WHAT IS EXPECTED
Return the entire listing exactly, leaving nothing out.

————————

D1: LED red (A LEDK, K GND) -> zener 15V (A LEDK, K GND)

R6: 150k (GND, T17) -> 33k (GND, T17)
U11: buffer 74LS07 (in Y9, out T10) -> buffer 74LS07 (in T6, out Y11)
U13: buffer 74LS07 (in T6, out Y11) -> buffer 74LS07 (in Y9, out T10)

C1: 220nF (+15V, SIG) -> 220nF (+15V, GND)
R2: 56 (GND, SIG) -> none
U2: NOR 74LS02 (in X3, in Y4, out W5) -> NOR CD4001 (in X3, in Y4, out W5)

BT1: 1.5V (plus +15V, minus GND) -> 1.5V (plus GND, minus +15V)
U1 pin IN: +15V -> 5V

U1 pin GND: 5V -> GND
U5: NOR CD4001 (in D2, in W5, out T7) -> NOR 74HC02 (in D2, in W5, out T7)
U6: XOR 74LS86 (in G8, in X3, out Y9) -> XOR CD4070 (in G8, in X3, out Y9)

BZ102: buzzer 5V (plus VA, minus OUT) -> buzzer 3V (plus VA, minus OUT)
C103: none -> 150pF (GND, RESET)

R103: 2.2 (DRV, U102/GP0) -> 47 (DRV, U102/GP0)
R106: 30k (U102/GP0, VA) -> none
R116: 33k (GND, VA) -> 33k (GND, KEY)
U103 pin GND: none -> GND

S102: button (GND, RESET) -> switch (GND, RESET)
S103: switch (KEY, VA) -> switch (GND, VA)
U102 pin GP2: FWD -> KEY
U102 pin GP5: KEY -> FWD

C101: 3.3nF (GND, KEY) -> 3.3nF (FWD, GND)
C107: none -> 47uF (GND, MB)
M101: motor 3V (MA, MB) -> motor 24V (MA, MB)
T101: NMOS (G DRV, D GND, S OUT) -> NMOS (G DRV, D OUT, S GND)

————————

SOLUTION
D1: LED red (A LEDK, K GND) -> zener 15V (A LEDK, K GND)

R6: 150k (GND, T17) -> 33k (GND, T17)
U11: buffer 74LS07 (in Y9, out T10) -> buffer 74LS07 (in T6, out Y11)
U13: buffer 74LS07 (in T6, out Y11) -> buffer 74LS07 (in Y9, out T10)

C1: 220nF (+15V, SIG) -> 220nF (+15V, GND)
R2: 56 (GND, SIG) -> none
U2: NOR 74LS02 (in X3, in Y4, out W5) -> NOR CD4001 (in X3, in Y4, out W5)

BT1: 1.5V (plus +15V, minus GND) -> 1.5V (plus GND, minus +15V)
U1 pin IN: +15V -> 5V

U1 pin GND: 5V -> GND
U5: NOR CD4001 (in D2, in W5, out T7) -> NOR 74HC02 (in D2, in W5, out T7)
U6: XOR 74LS86 (in G8, in X3, out Y9) -> XOR CD4070 (in G8, in X3, out Y9)

BZ102: buzzer 5V (plus VA, minus OUT) -> buzzer 3V (plus VA, minus OUT)
C103: none -> 150pF (GND, RESET)

R103: 2.2 (DRV, U102/GP0) -> 47 (DRV, U102/GP0)
R106: 30k (U102/GP0, VA) -> none
R116: 33k (GND, VA) -> 33k (GND, KEY)
U103 pin GND: none -> GND

S102: button (GND, RESET) -> switch (GND, RESET)
S103: switch (KEY, VA) -> switch (GND, VA)
U102 pin GP2: FWD -> KEY
U102 pin GP5: KEY -> FWD

C101: 3.3nF (GND, KEY) -> 3.3nF (FWD, GND)
C107: none -> 47uF (GND, MB)
M101: motor 3V (MA, MB) -> motor 24V (MA, MB)
T101: NMOS (G DRV, D GND, S OUT) -> NMOS (G DRV, D OUT, S GND)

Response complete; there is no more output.